## WHAT YOU WILL DO
In the copy, include every entry exactly but none of its images.

:: RECORDS PROVIDED

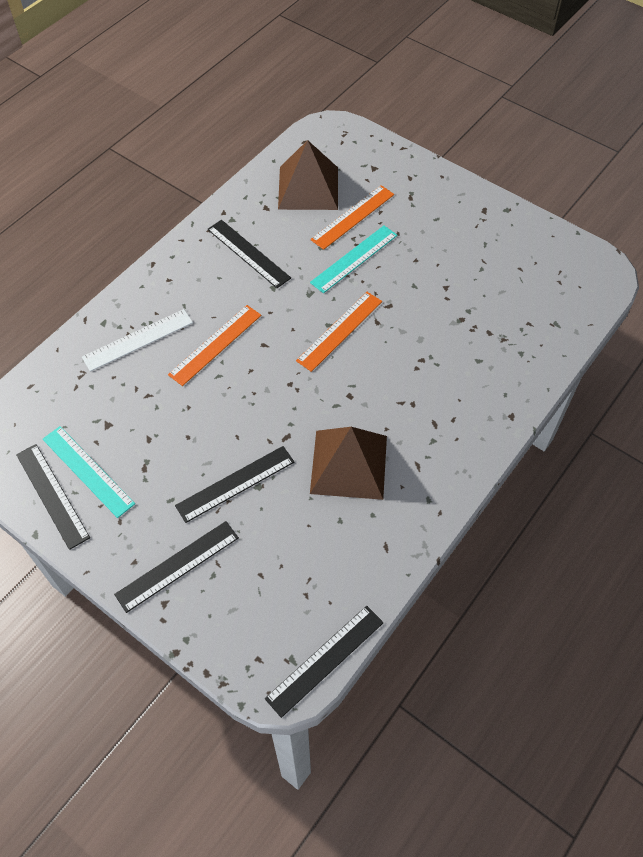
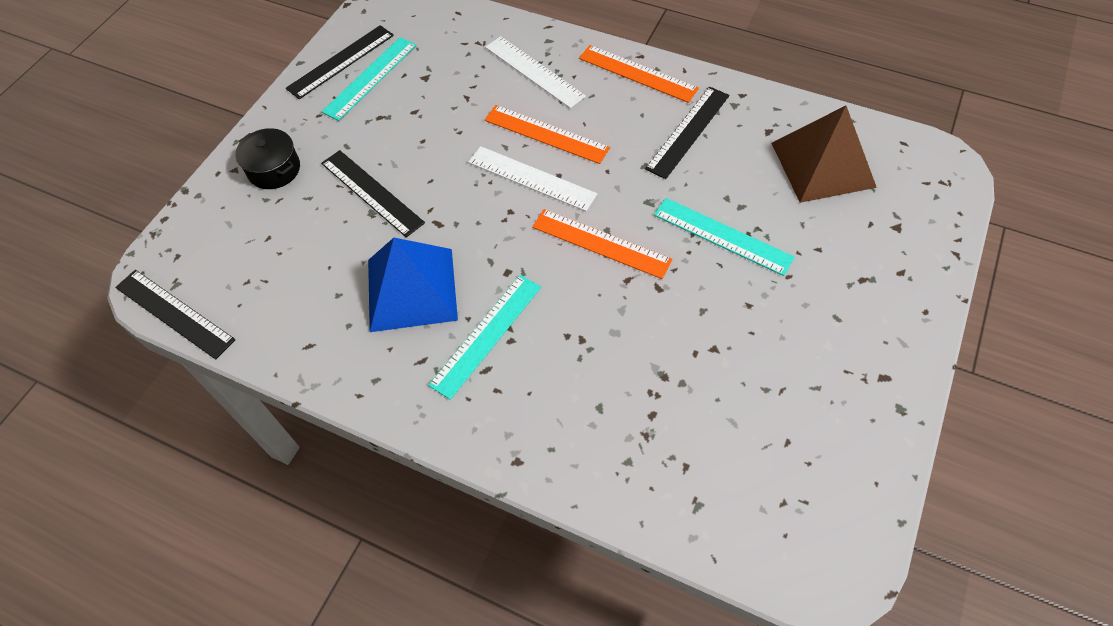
camera: 80 degrees right, 0 degrees up
(177, 566) = (274, 169): black ruler -> black pot
(260, 363) = (531, 178): none -> white ruler
(348, 464) = (412, 289): brown pyramid -> blue pyramid
(353, 217) = (794, 221): orange ruler -> orange ruler (637, 73)
(404, 418) = (486, 335): none -> turquoise ruler

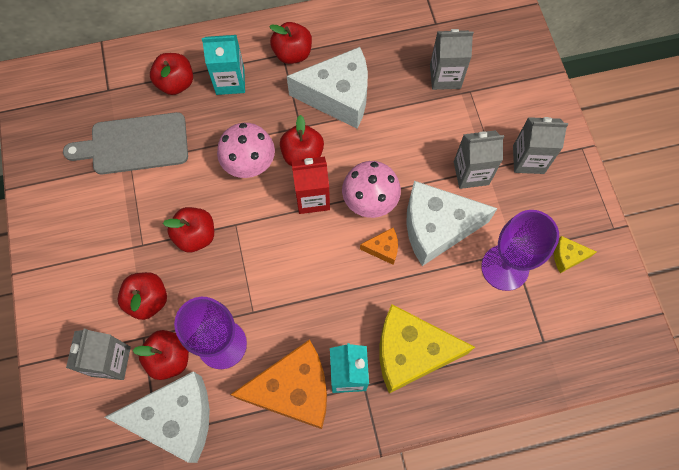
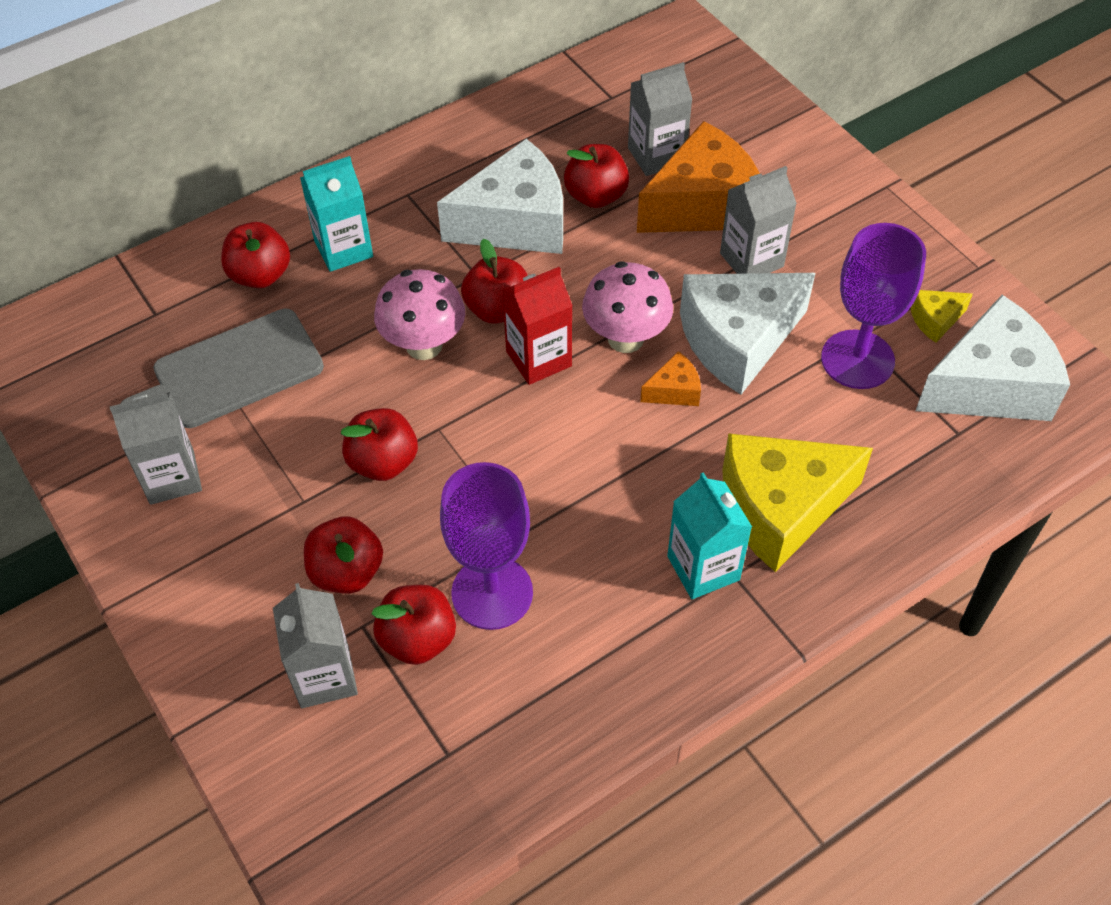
camera: 20 degrees left, 15 degrees down
(176, 419) = (467, 719): white cheese -> white cheese (989, 385)
(292, 53) = (422, 189): red apple -> red apple (596, 196)
(294, 390) = (632, 616): orange cheese -> orange cheese (702, 205)
(528, 159) = (821, 221): grey carton -> grey carton (172, 477)

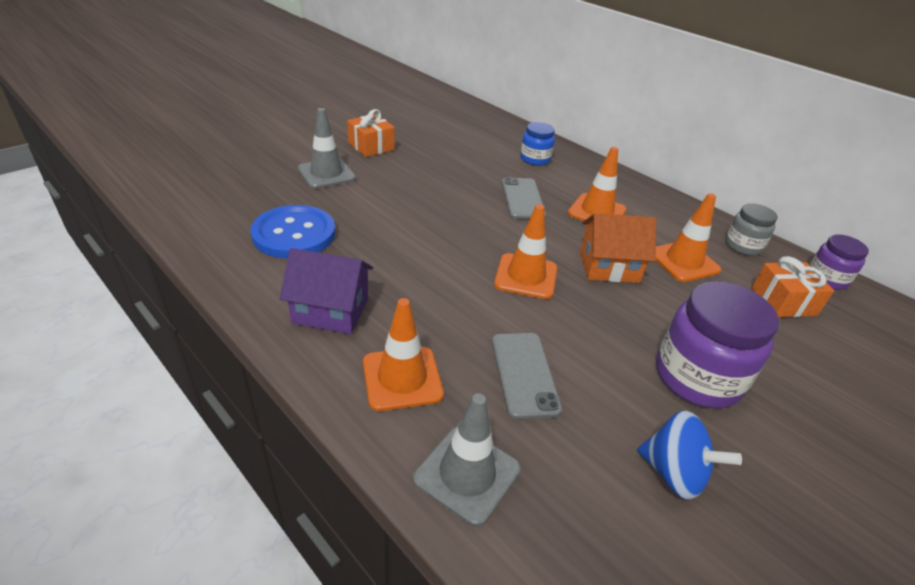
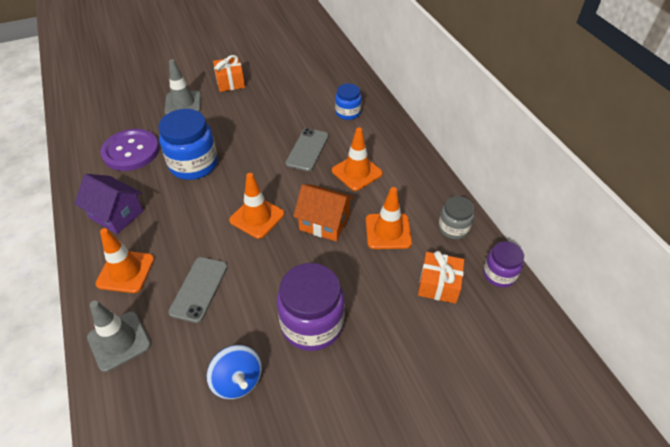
camera: 25 degrees right, 10 degrees up
(294, 234) = (131, 151): blue button -> purple button
(395, 235) = (193, 164): none -> blue jar

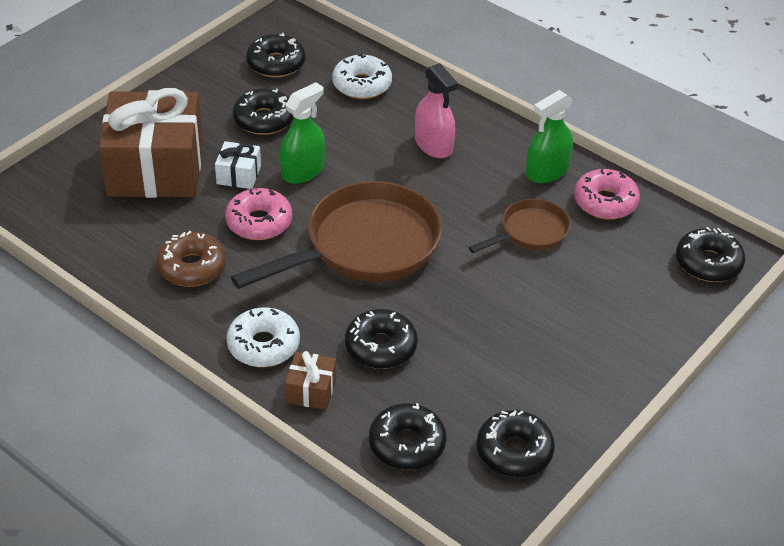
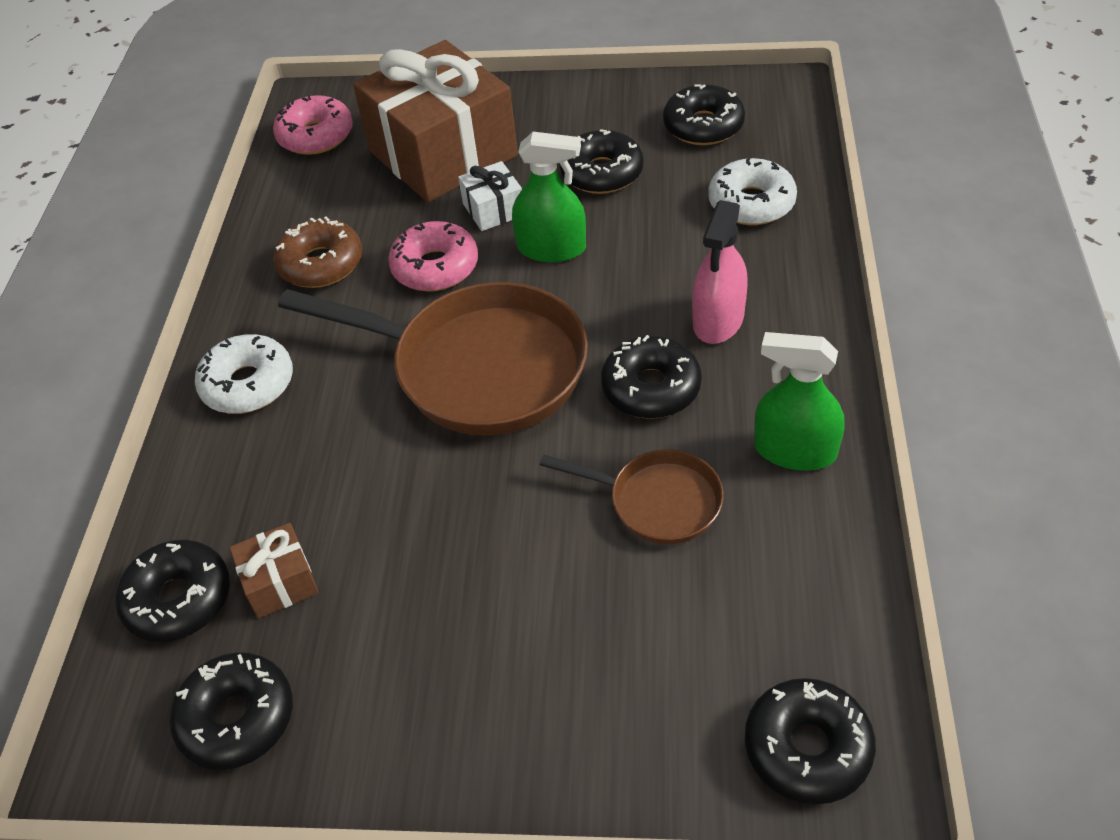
camera: 60 degrees right, 5 degrees up
(311, 390) = (207, 463): brown gift -> brown gift (280, 582)
(380, 347) = (322, 480): black donut -> black donut (651, 388)
(605, 202) = (804, 547): pink donut -> pink donut (316, 136)

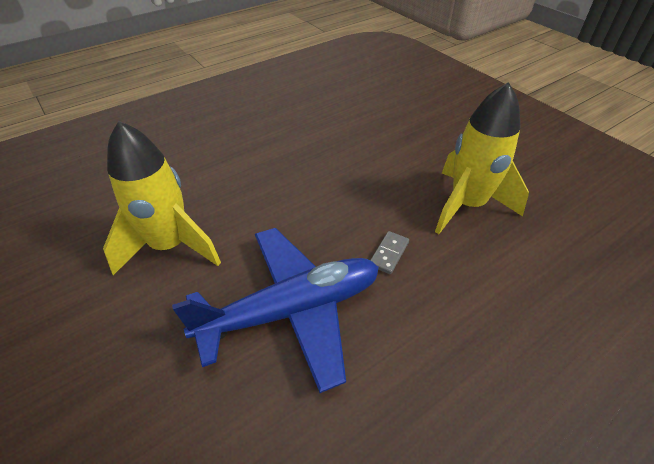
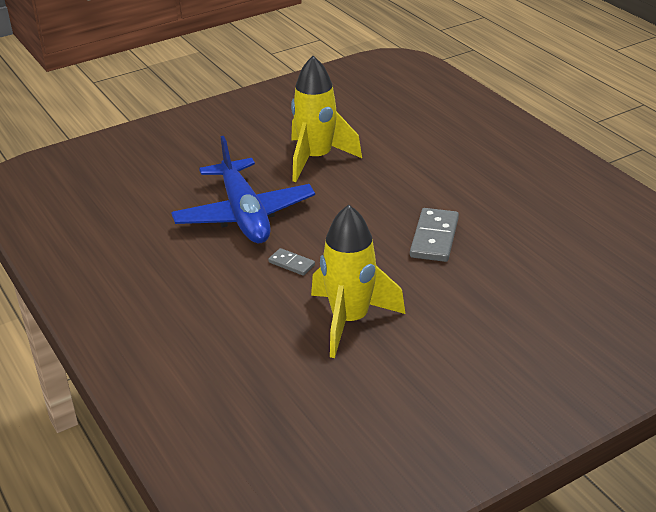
camera: 95 degrees right, 10 degrees down
(332, 156) = (434, 238): none -> grey domino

::::

## WRITTEN REPLY
camera: 80 degrees right, 0 degrees up
(177, 566) = (274, 169): black ruler -> black pot
(260, 363) = (531, 178): none -> white ruler
(348, 464) = (412, 289): brown pyramid -> blue pyramid
(353, 217) = (794, 221): orange ruler -> orange ruler (637, 73)
(404, 418) = (486, 335): none -> turquoise ruler

camera: 20 degrees left, 15 degrees down
(176, 419) = (467, 719): white cheese -> white cheese (989, 385)
(292, 53) = (422, 189): red apple -> red apple (596, 196)
(294, 390) = (632, 616): orange cheese -> orange cheese (702, 205)
(528, 159) = (821, 221): grey carton -> grey carton (172, 477)

camera: 25 degrees right, 10 degrees up
(294, 234) = (131, 151): blue button -> purple button
(395, 235) = (193, 164): none -> blue jar

camera: 60 degrees right, 5 degrees up
(311, 390) = (207, 463): brown gift -> brown gift (280, 582)
(380, 347) = (322, 480): black donut -> black donut (651, 388)
(605, 202) = (804, 547): pink donut -> pink donut (316, 136)

camera: 95 degrees right, 10 degrees down
(332, 156) = (434, 238): none -> grey domino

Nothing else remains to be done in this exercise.